- WORK ORDER
Scan the entries below for the string "camera" and copy every line where it turns up.

- MATERIAL FOR THE TASK
= = = =

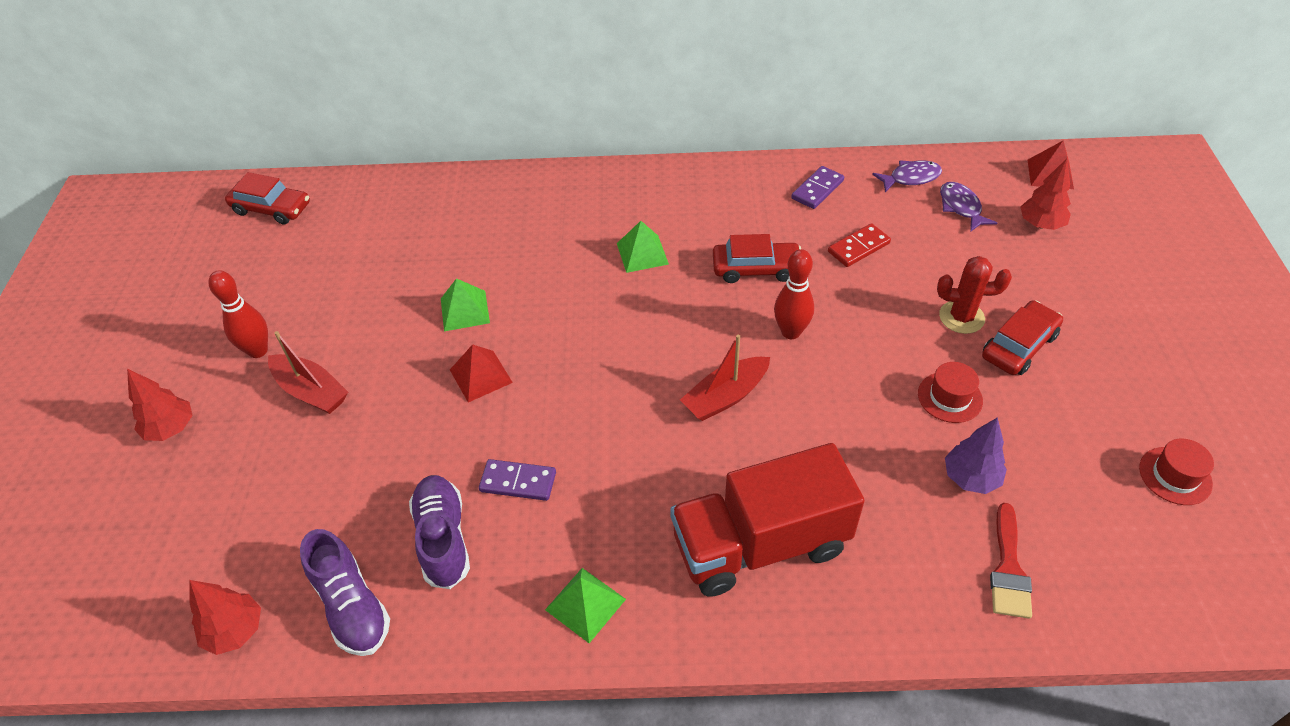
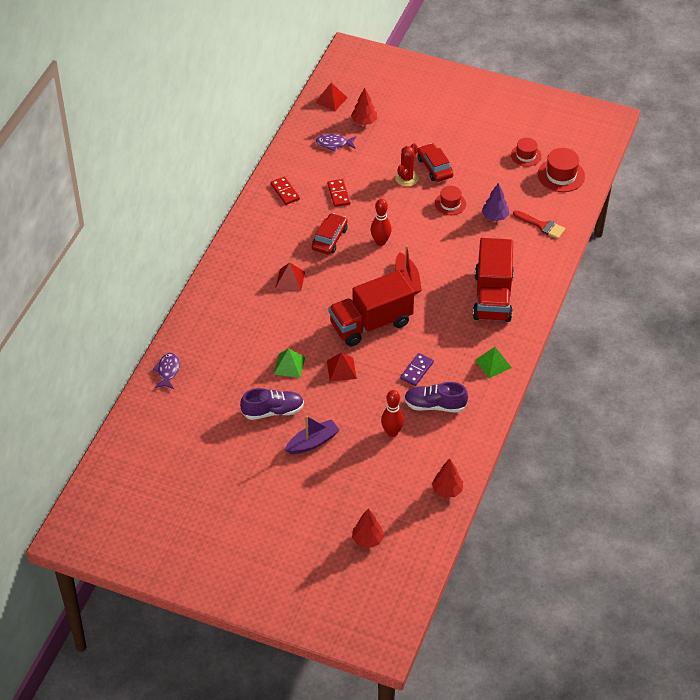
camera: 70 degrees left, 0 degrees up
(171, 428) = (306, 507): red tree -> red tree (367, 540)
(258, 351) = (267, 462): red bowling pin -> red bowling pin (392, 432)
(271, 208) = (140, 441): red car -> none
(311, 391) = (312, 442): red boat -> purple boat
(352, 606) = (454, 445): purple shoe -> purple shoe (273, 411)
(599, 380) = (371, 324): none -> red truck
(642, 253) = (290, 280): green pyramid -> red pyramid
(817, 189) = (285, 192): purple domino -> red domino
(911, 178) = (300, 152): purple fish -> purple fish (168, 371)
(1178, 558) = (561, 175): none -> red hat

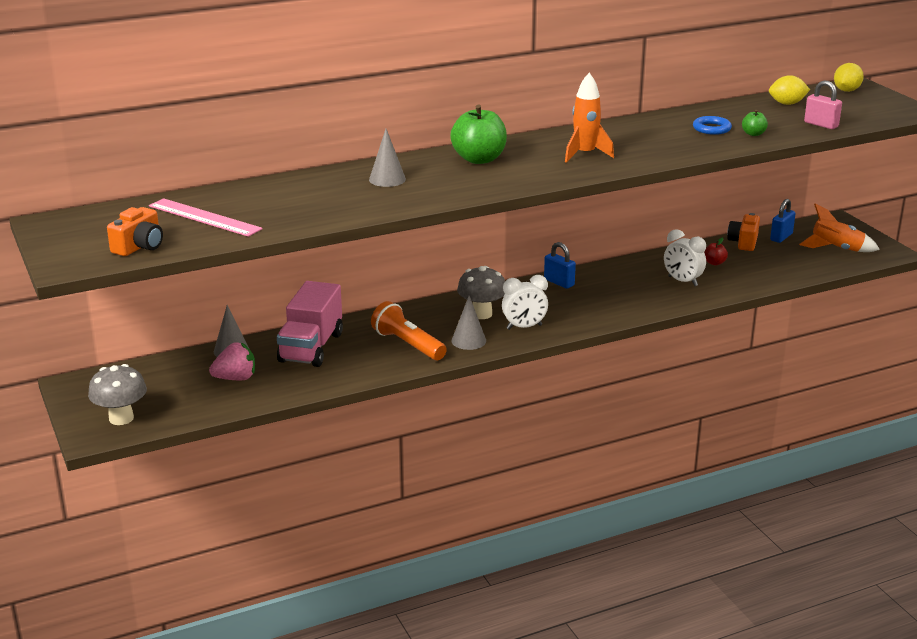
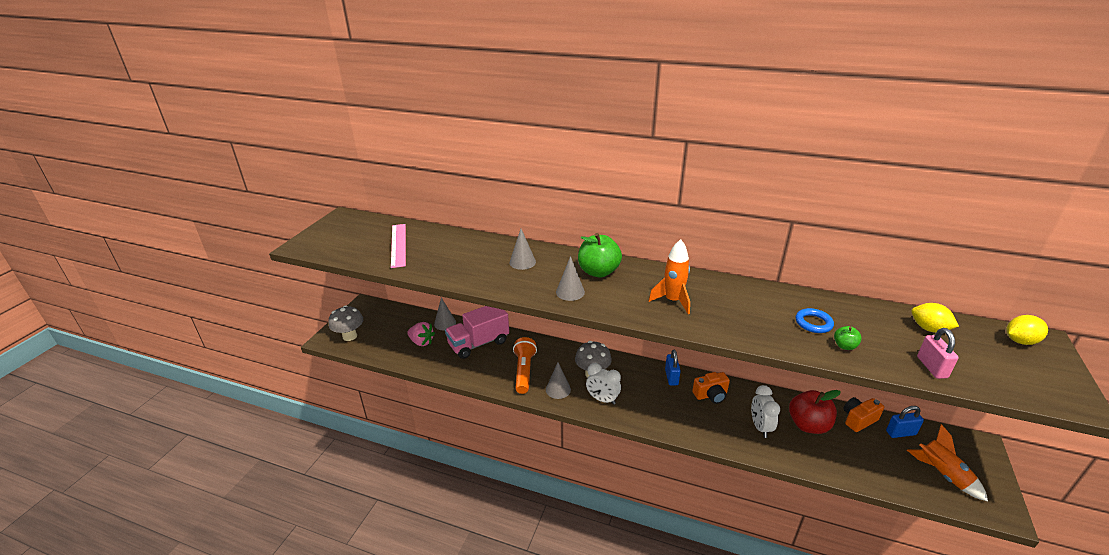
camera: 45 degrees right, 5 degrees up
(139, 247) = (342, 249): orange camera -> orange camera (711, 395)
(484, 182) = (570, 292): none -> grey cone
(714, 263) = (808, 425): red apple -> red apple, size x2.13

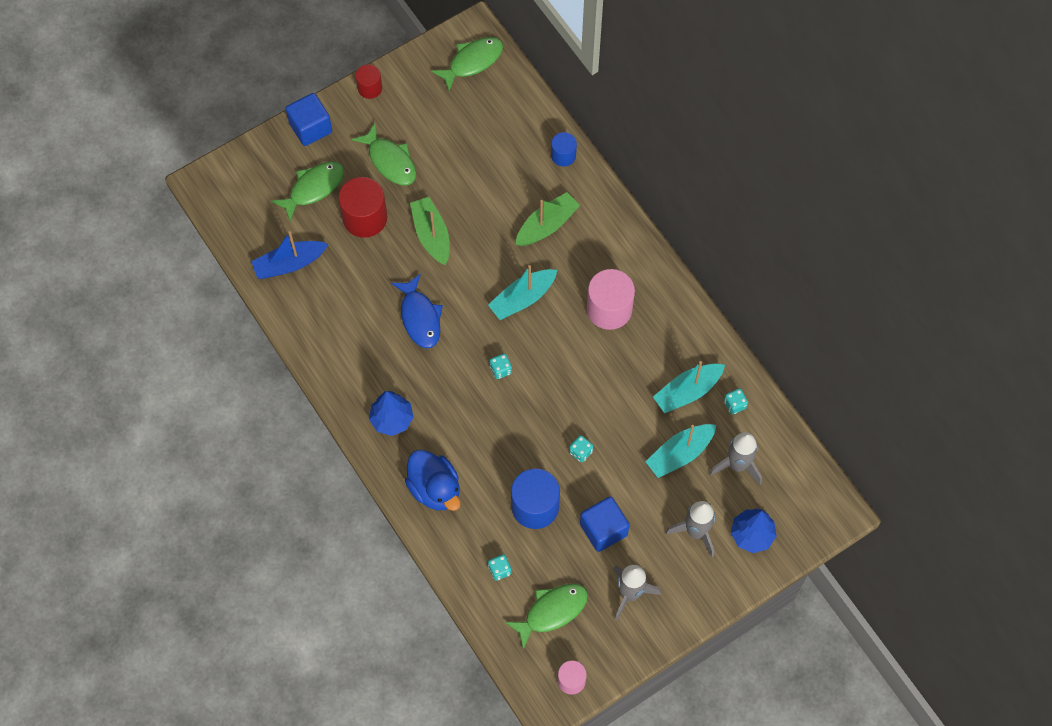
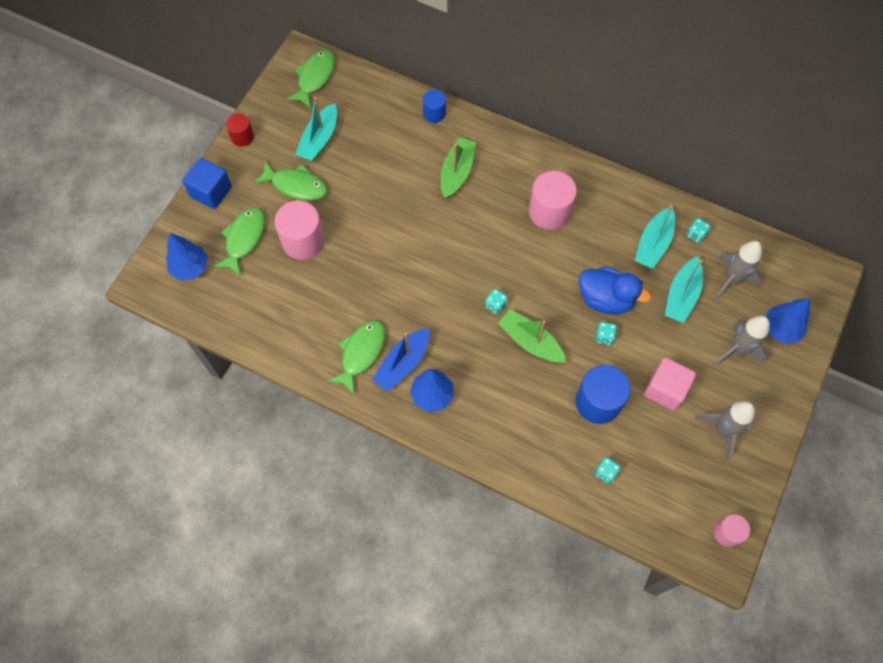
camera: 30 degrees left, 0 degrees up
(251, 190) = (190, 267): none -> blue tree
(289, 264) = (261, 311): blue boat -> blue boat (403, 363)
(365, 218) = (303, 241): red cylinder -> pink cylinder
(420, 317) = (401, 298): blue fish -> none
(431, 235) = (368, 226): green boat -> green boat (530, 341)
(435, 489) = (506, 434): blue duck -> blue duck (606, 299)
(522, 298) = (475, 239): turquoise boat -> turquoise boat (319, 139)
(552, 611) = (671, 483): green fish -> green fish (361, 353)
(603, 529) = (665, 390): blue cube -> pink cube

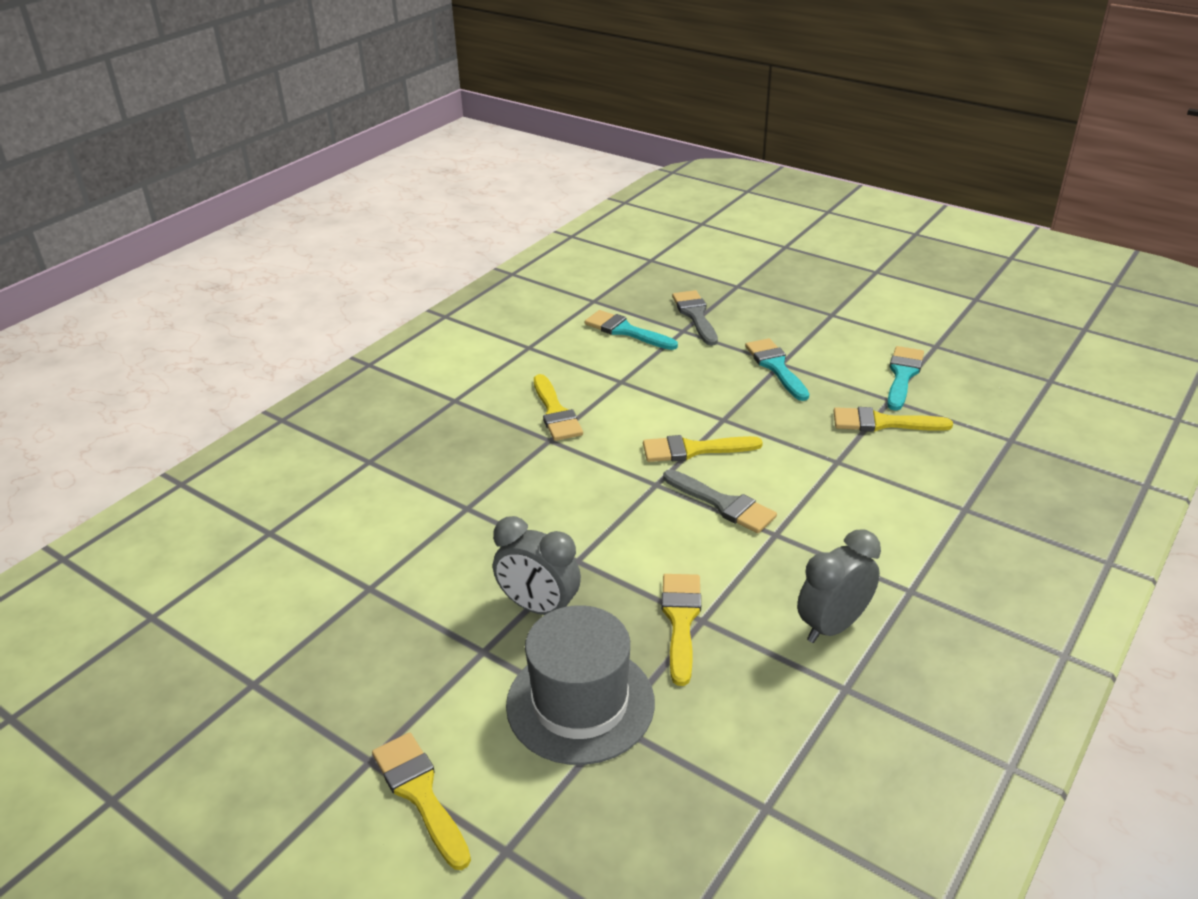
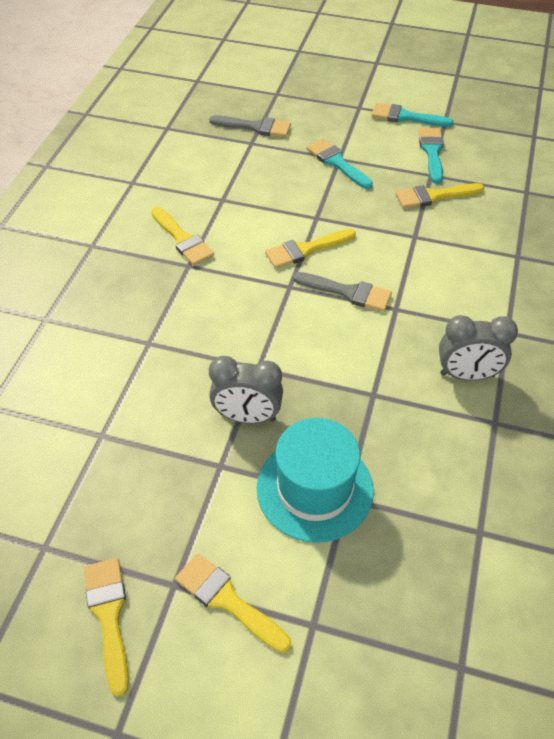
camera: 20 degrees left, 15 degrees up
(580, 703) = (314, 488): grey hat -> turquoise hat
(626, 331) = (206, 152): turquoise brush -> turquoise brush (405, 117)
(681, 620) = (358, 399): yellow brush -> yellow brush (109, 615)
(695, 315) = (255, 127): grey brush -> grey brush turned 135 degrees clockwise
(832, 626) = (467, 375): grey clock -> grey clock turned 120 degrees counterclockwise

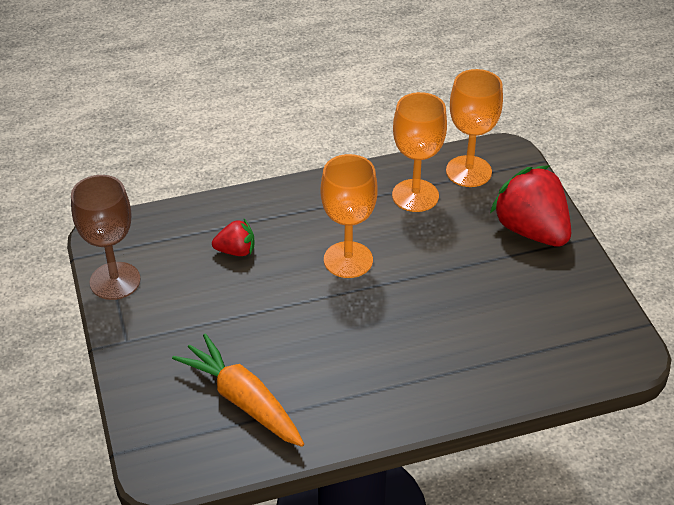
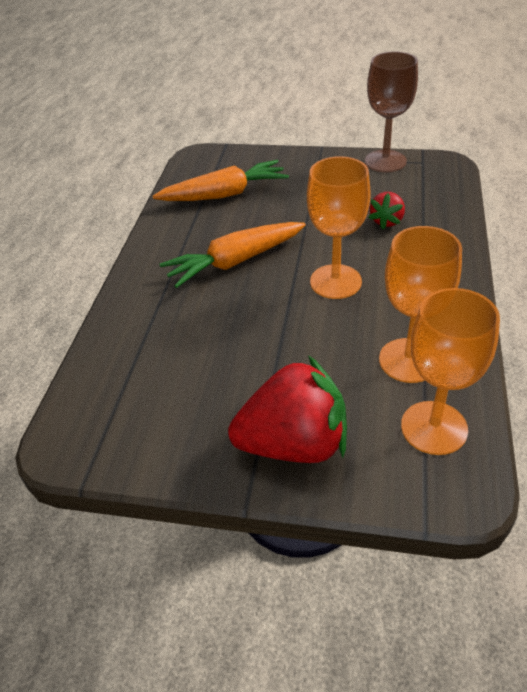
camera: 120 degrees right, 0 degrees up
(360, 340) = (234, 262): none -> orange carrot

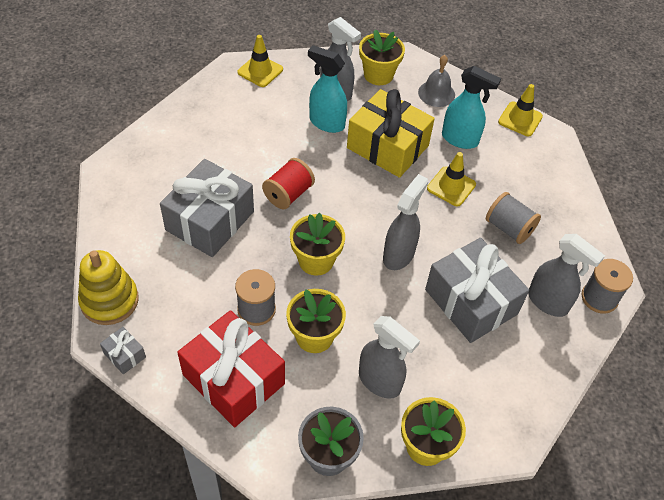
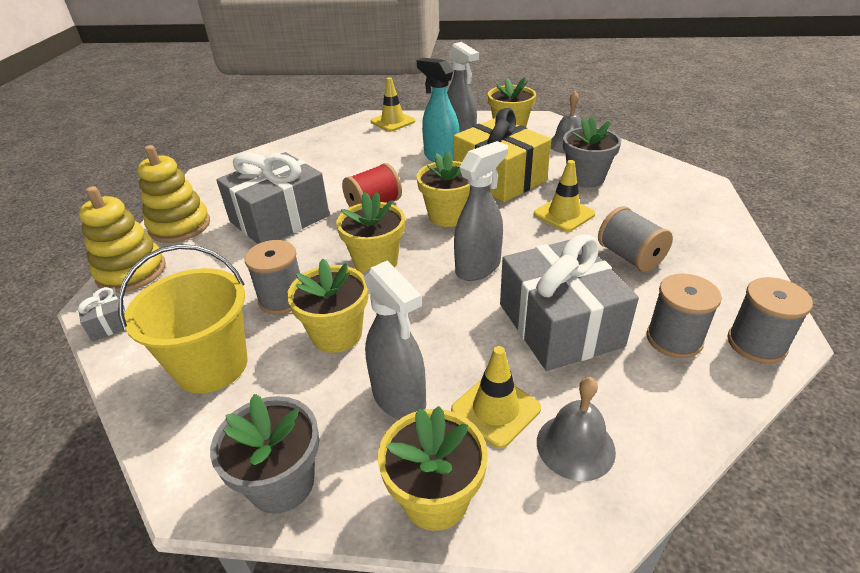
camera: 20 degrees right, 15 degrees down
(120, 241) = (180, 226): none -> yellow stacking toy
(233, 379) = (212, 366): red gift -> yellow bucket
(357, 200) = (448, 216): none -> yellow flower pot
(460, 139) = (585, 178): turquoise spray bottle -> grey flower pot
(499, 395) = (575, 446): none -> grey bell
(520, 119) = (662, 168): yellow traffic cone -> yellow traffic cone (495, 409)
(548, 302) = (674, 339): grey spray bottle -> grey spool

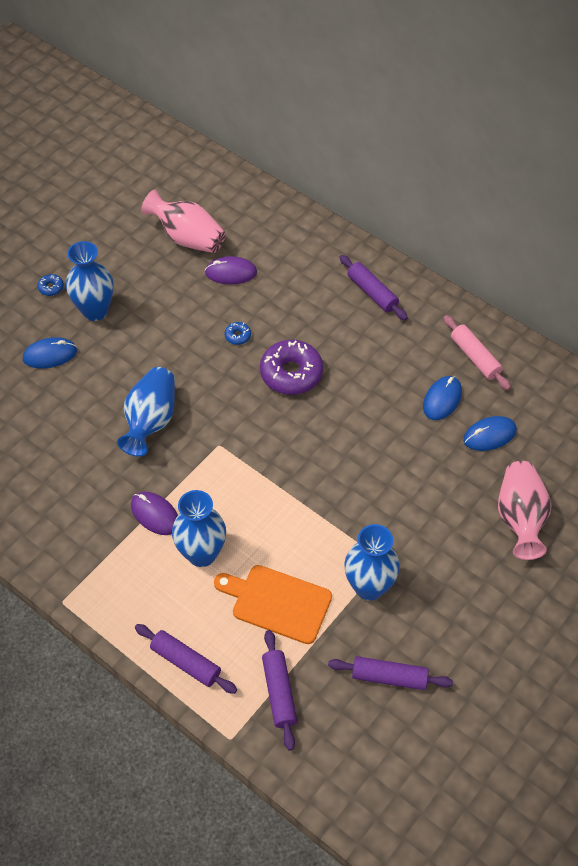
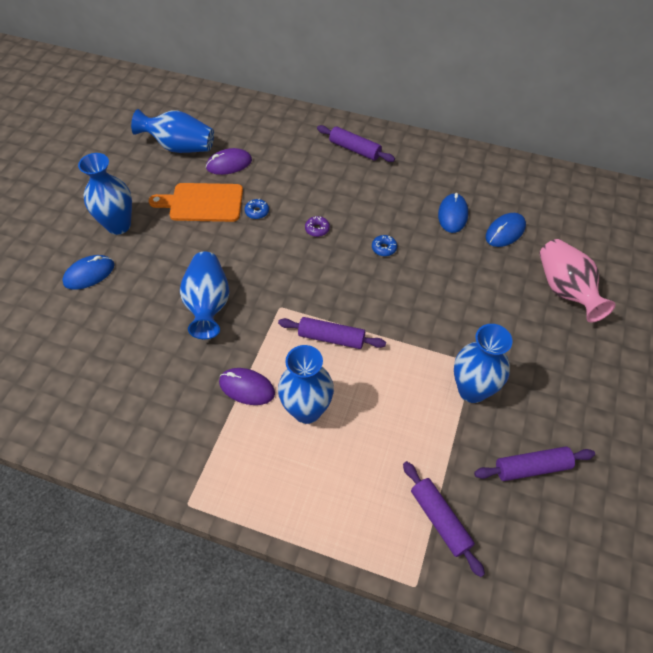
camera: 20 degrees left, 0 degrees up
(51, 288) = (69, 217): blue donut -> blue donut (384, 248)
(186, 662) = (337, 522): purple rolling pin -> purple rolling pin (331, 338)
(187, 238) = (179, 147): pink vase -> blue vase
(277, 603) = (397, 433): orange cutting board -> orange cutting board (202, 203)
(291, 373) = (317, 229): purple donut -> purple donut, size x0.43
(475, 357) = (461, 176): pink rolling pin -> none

= = = =

- RESPONSE BOX
camera: 70 degrees left, 0 degrees up
camera: 45 degrees right, 5 degrees up
(139, 247) = (342, 249): orange camera -> orange camera (711, 395)
camera: 30 degrees left, 0 degrees up
camera: 20 degrees left, 15 degrees up
camera: 120 degrees right, 0 degrees up
camera: 20 degrees right, 15 degrees down
camera: 20 degrees left, 0 degrees up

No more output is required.